§ EXTRACTED RECORDS
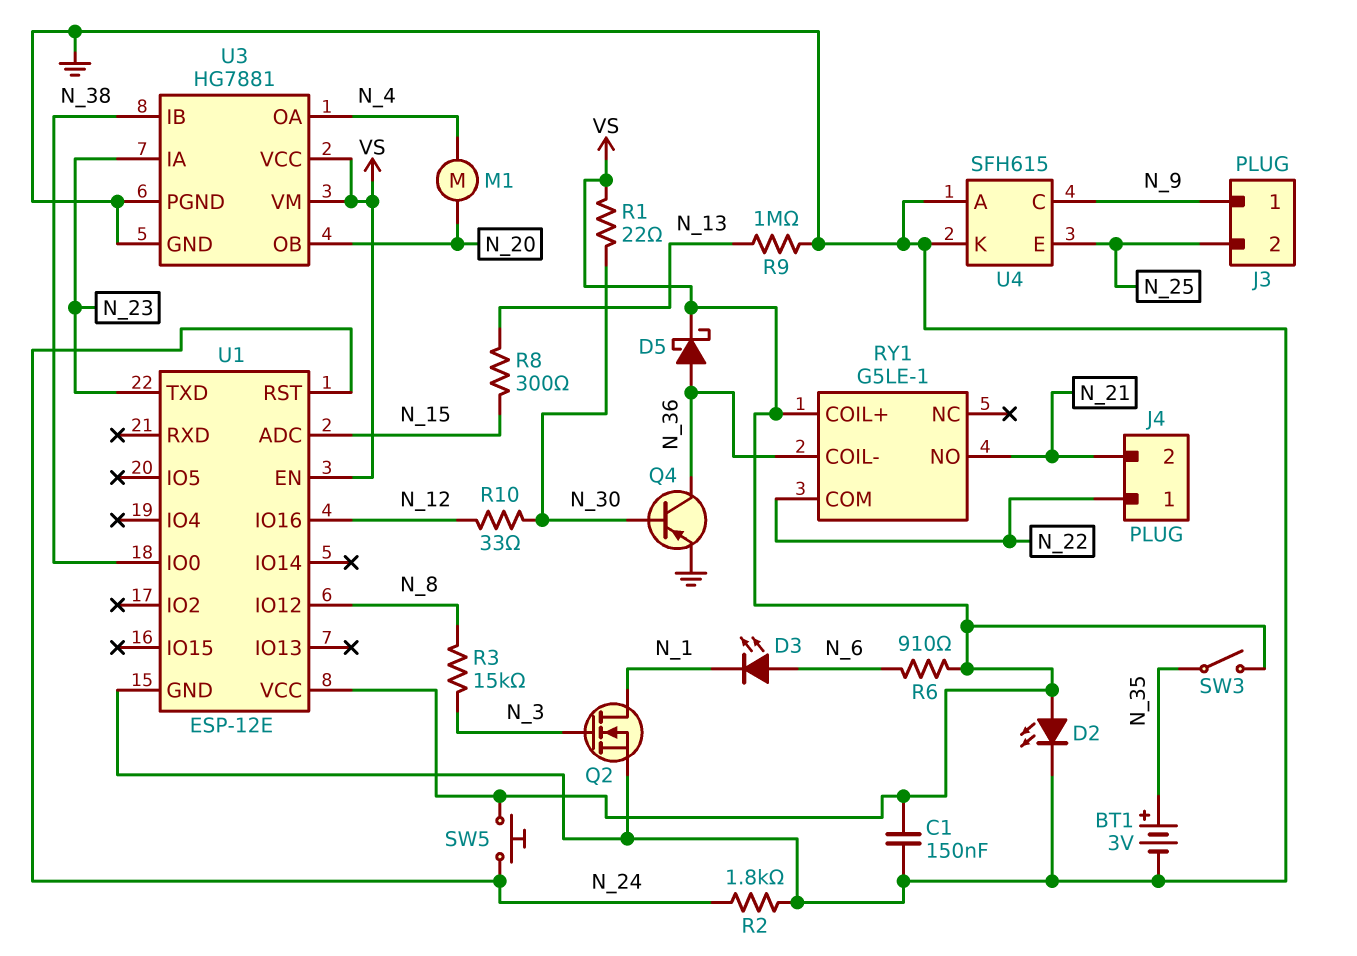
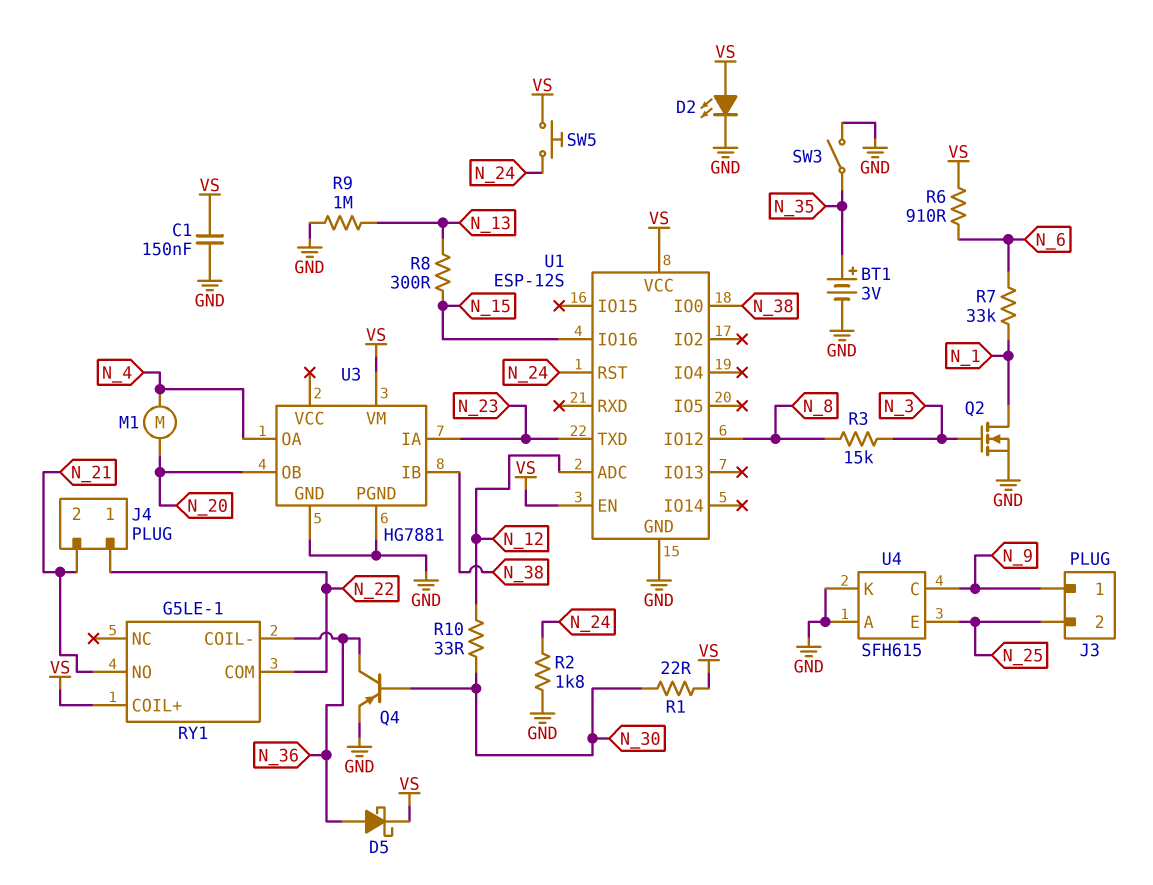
D3: LED (A N_6, K N_1) -> none
R7: none -> 33k (N_1, N_6)
SW3: switch (N_35, VS) -> switch (GND, N_35)
U1: ESP-12E -> ESP-12S
U1 pin ADC: N_15 -> N_12
U1 pin IO16: N_12 -> N_15
U3 pin VCC: VS -> none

§ TASK DETAILS
Give back each line above verbatim, dropping every picture.

§ SOLVED PROBLEM
D3: LED (A N_6, K N_1) -> none
R7: none -> 33k (N_1, N_6)
SW3: switch (N_35, VS) -> switch (GND, N_35)
U1: ESP-12E -> ESP-12S
U1 pin ADC: N_15 -> N_12
U1 pin IO16: N_12 -> N_15
U3 pin VCC: VS -> none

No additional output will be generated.